● **Problem to solve**: Which lines in the records below contain the word "minus"? Copy each one out.

● **Material supplied**:
::::

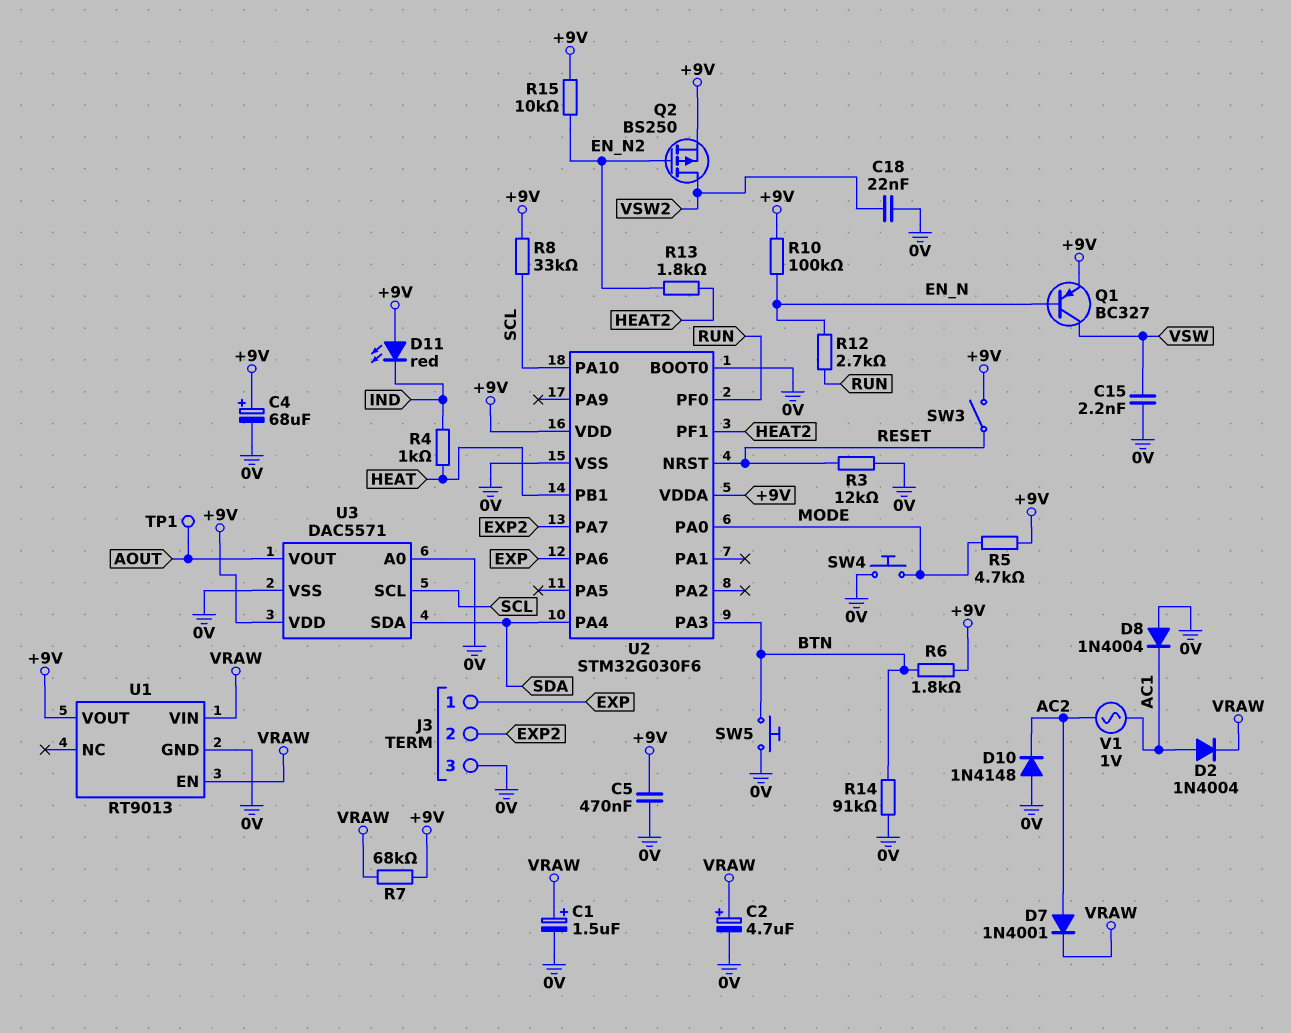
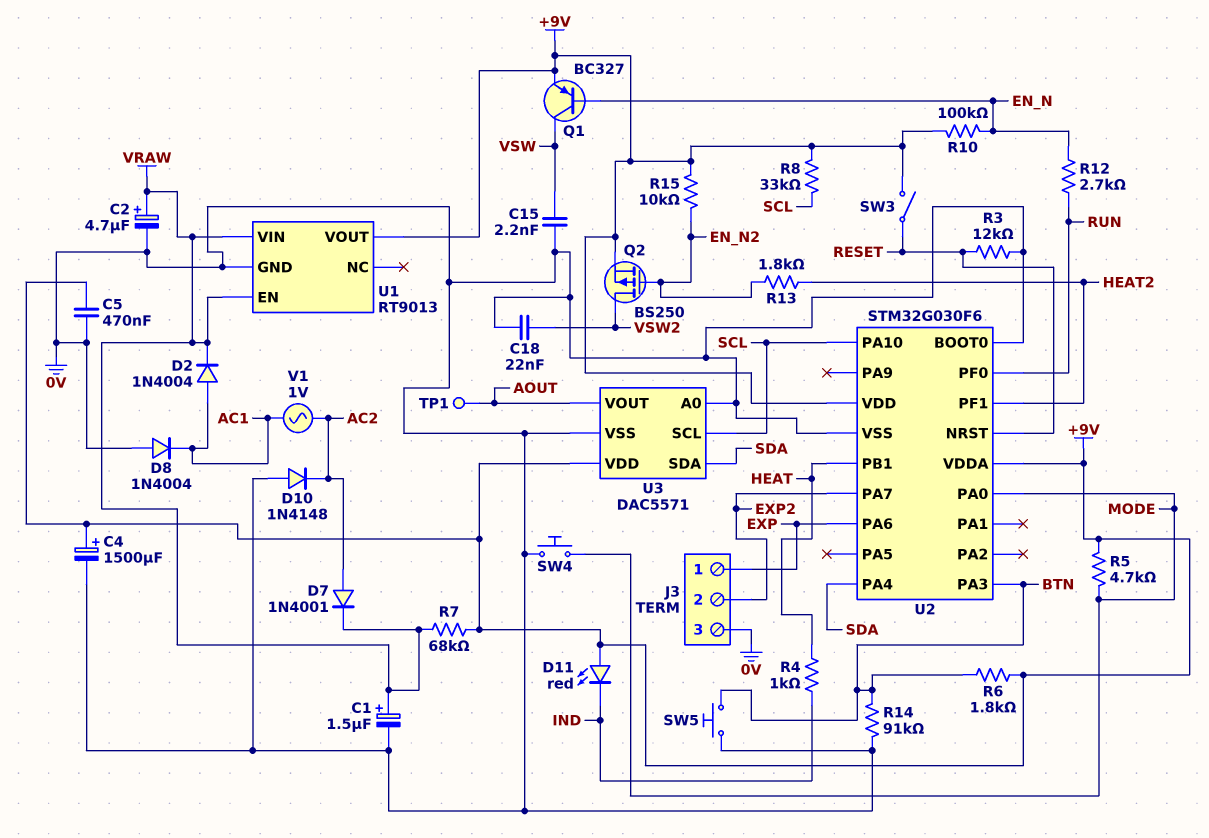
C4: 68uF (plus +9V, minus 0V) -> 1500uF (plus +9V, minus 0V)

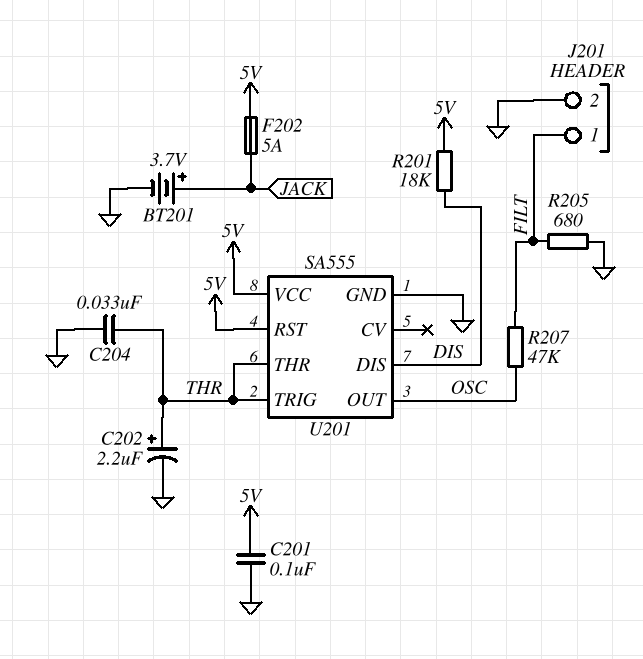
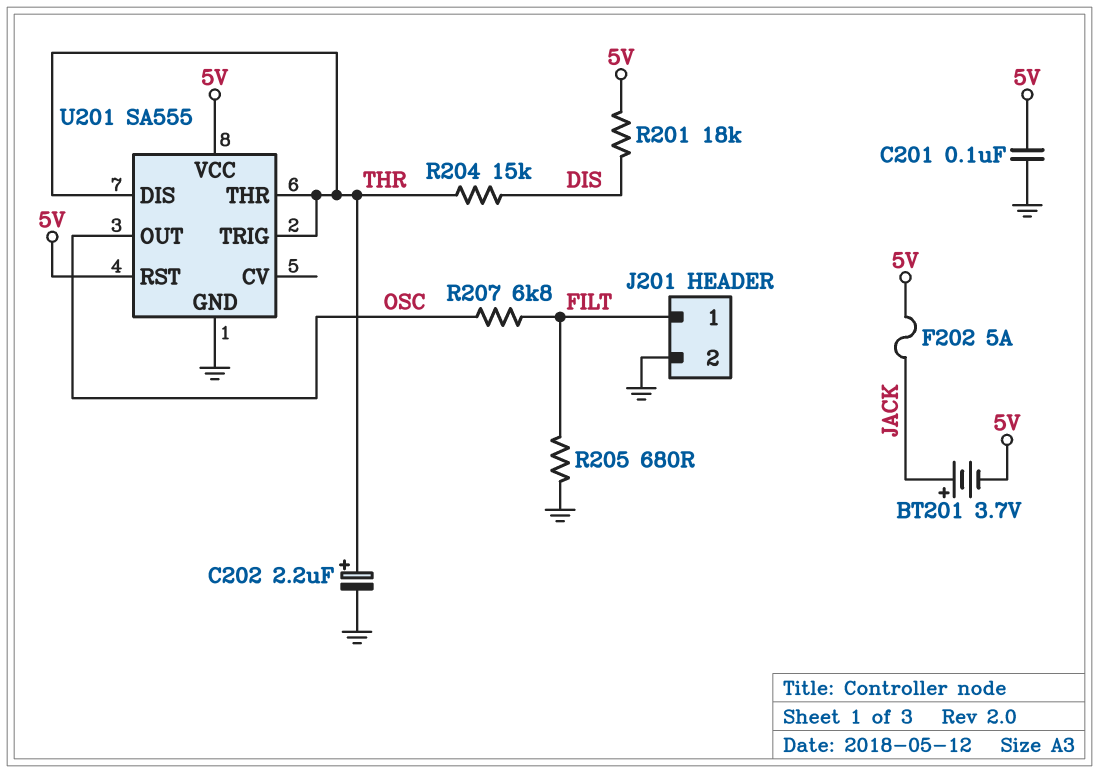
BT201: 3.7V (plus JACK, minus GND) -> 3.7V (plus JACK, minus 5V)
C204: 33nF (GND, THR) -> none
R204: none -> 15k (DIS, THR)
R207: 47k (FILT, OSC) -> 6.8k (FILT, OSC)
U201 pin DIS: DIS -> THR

::::

● **Your solution**:
C4: 68uF (plus +9V, minus 0V) -> 1500uF (plus +9V, minus 0V)
BT201: 3.7V (plus JACK, minus GND) -> 3.7V (plus JACK, minus 5V)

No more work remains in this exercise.